Output all entries verbatim, dropping pictures.

** Opening Supplied data block **

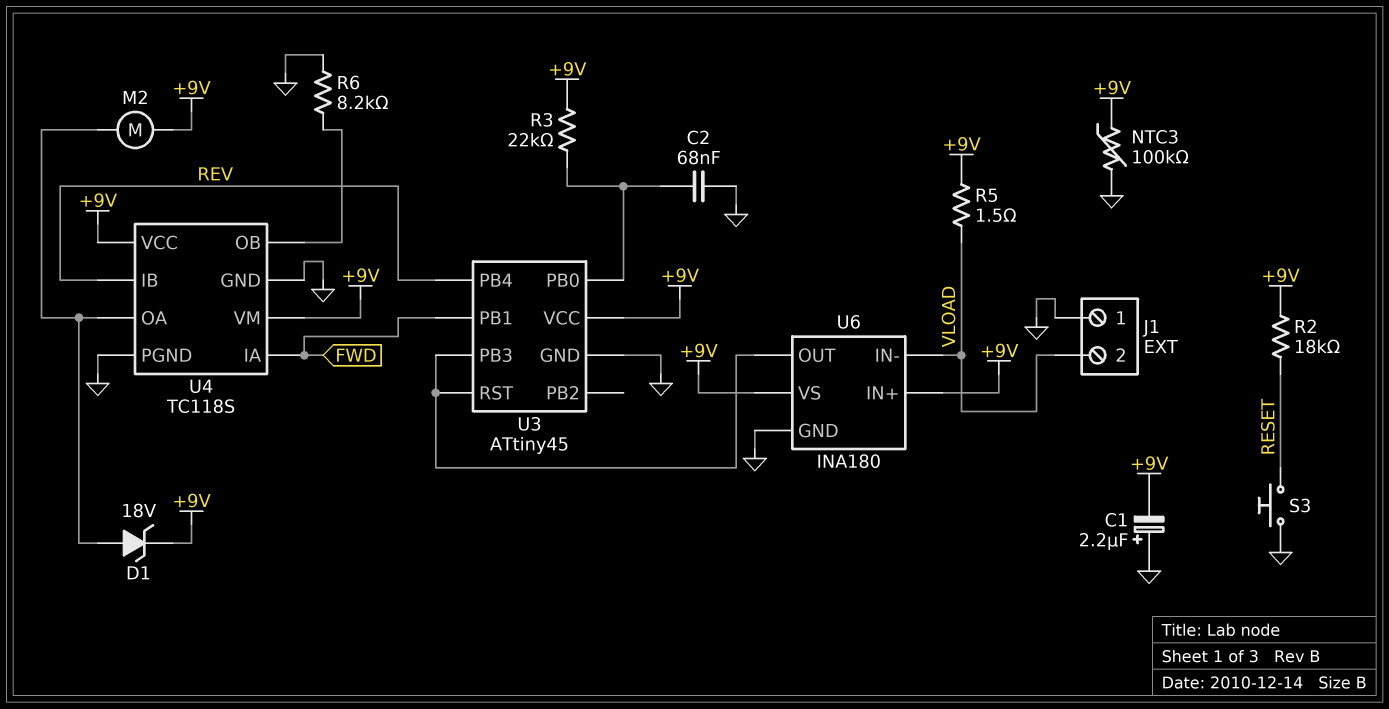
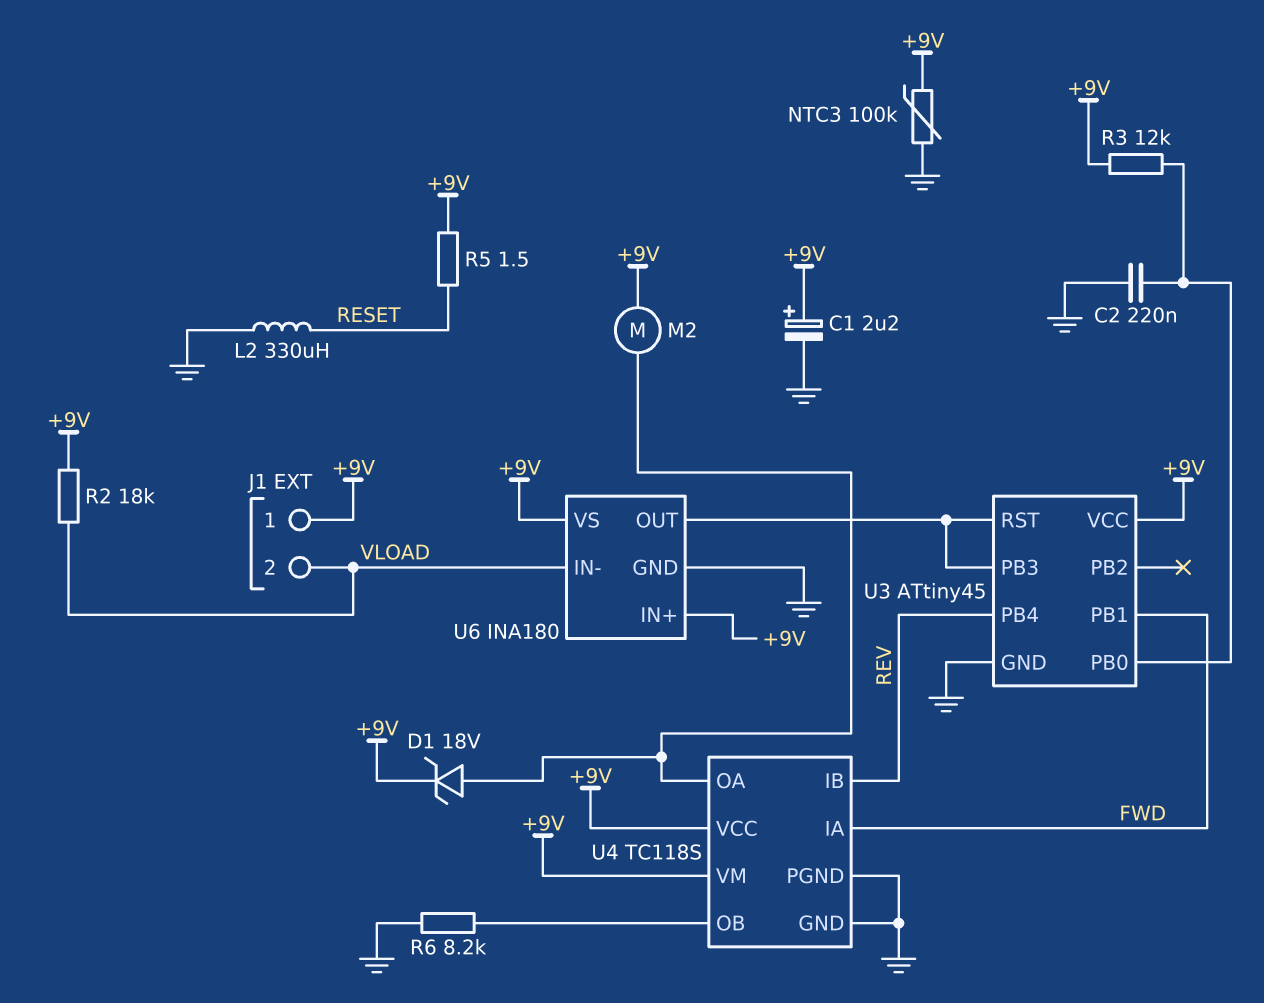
C1: 2.2uF (plus GND, minus +9V) -> 2.2uF (plus +9V, minus GND)
C2: 68nF (GND, U3/PB0) -> 220nF (GND, U3/PB0)
J1 pin 1: GND -> +9V
L2: none -> 330uH (GND, RESET)
R2: 18k (+9V, RESET) -> 18k (+9V, VLOAD)
R3: 22k (+9V, U3/PB0) -> 12k (+9V, U3/PB0)
R5: 1.5 (+9V, VLOAD) -> 1.5 (+9V, RESET)
S3: button (GND, RESET) -> none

** Closing Supplied data block **

• Problem solution
C1: 2.2uF (plus GND, minus +9V) -> 2.2uF (plus +9V, minus GND)
C2: 68nF (GND, U3/PB0) -> 220nF (GND, U3/PB0)
J1 pin 1: GND -> +9V
L2: none -> 330uH (GND, RESET)
R2: 18k (+9V, RESET) -> 18k (+9V, VLOAD)
R3: 22k (+9V, U3/PB0) -> 12k (+9V, U3/PB0)
R5: 1.5 (+9V, VLOAD) -> 1.5 (+9V, RESET)
S3: button (GND, RESET) -> none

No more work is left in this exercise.